Please give back word for word the lines of the material below between the line containing "black tile A7 level 1 -> none" and the line containing "black cone F2", inclusive.

*** Opening of DATA SUPPLIED ***

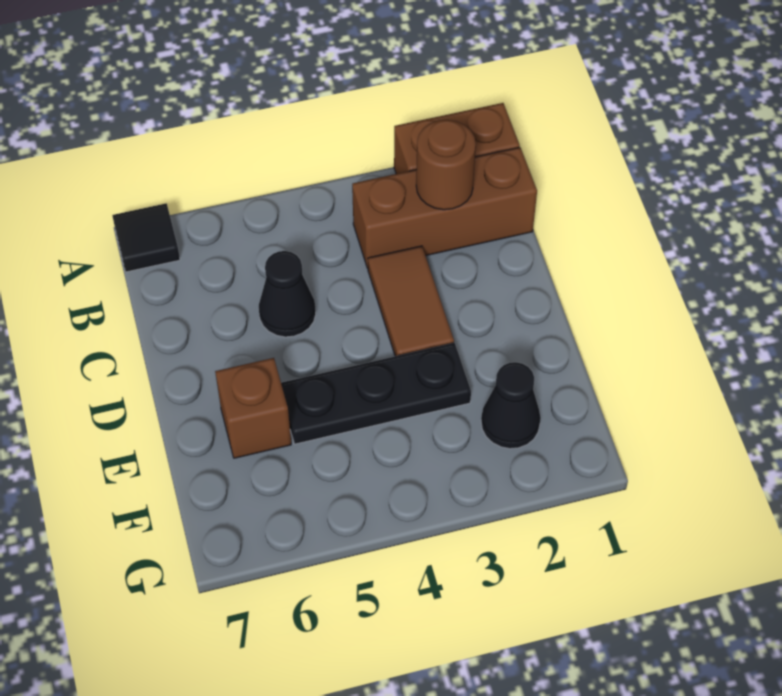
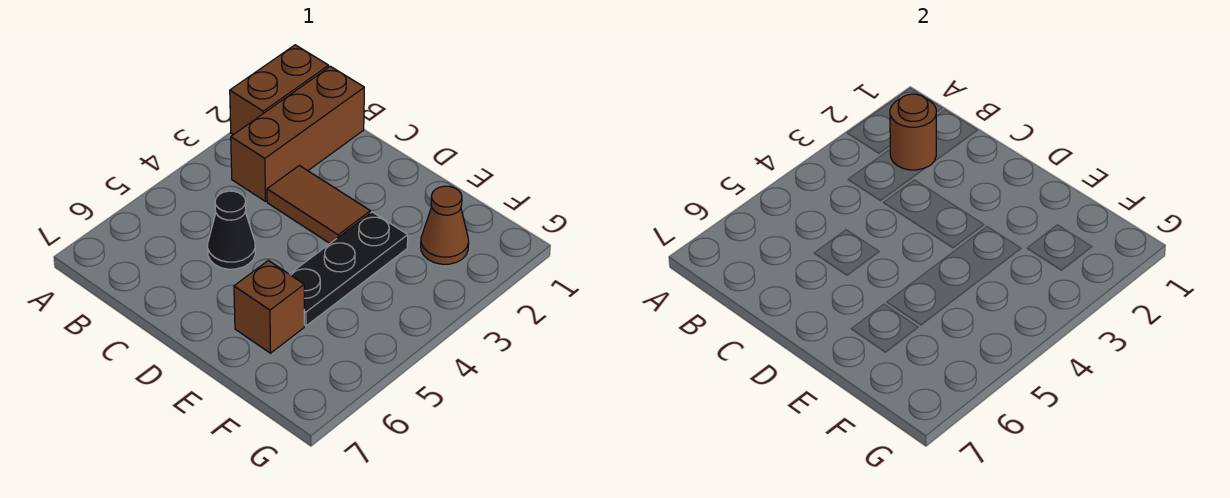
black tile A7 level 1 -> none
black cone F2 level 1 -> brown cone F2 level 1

*** Close of DATA SUPPLIED ***
*** Opening of DATA SUPPLIED ***

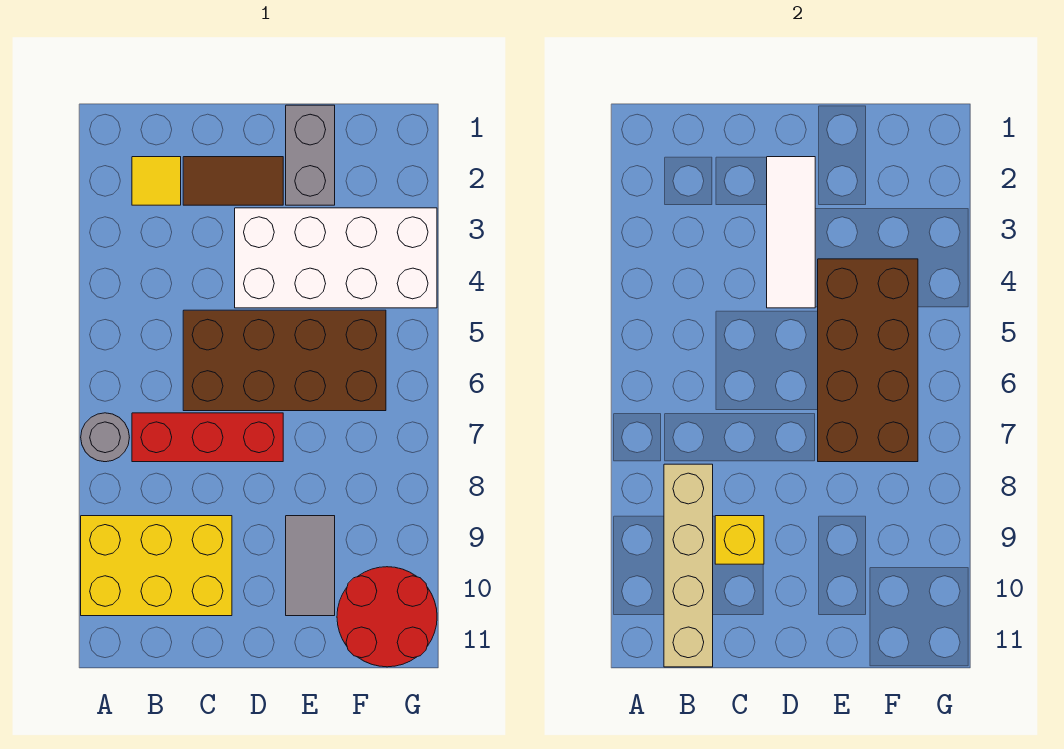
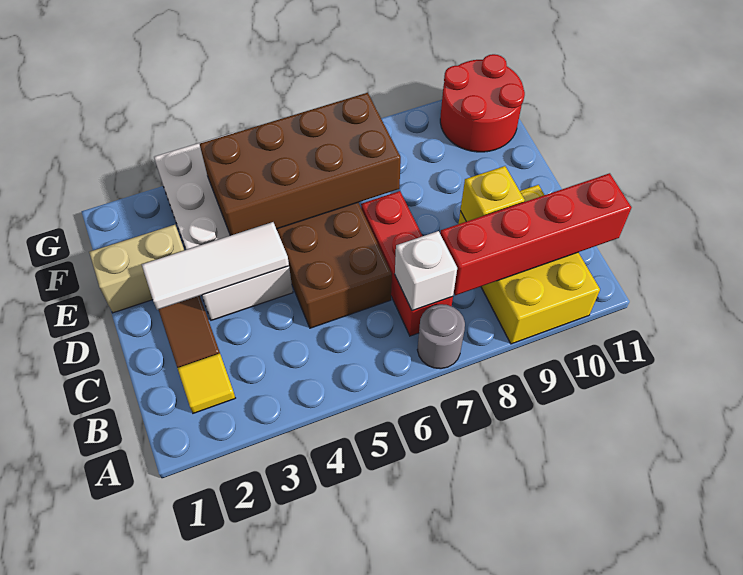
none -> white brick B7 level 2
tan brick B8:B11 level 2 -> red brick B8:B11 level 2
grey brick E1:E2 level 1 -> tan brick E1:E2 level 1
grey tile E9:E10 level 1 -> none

*** Close of DATA SUPPLIED ***
*** Opening of DATA SUPPLIED ***

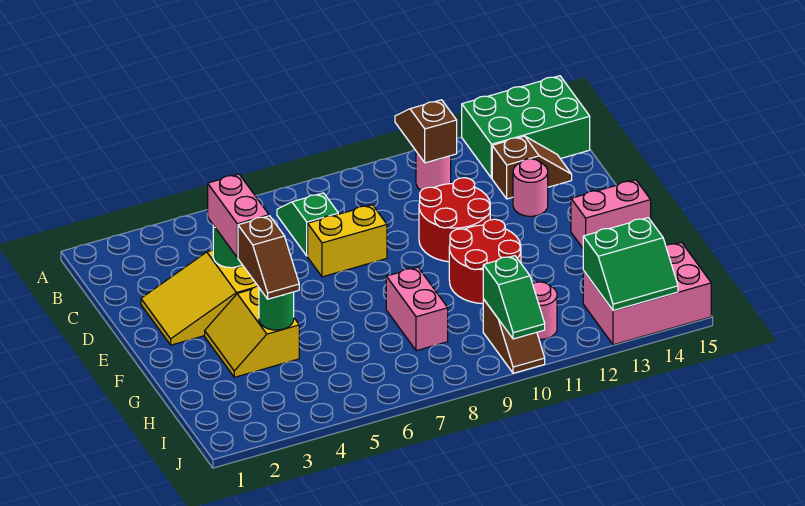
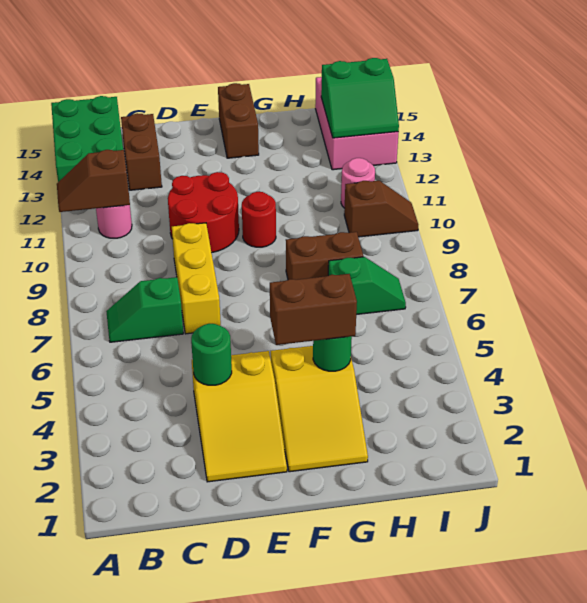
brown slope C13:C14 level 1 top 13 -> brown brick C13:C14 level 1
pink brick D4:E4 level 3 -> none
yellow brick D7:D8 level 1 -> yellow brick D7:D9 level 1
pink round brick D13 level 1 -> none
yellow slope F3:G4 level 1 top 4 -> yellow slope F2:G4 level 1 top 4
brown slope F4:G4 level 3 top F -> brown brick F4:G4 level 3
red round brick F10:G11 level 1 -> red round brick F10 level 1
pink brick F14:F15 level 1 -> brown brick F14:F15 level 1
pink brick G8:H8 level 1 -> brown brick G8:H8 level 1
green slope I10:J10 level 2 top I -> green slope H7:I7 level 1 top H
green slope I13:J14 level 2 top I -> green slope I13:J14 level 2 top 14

*** Close of DATA SUPPLIED ***

* RESULT
black tile A7 level 1 -> none
black cone F2 level 1 -> brown cone F2 level 1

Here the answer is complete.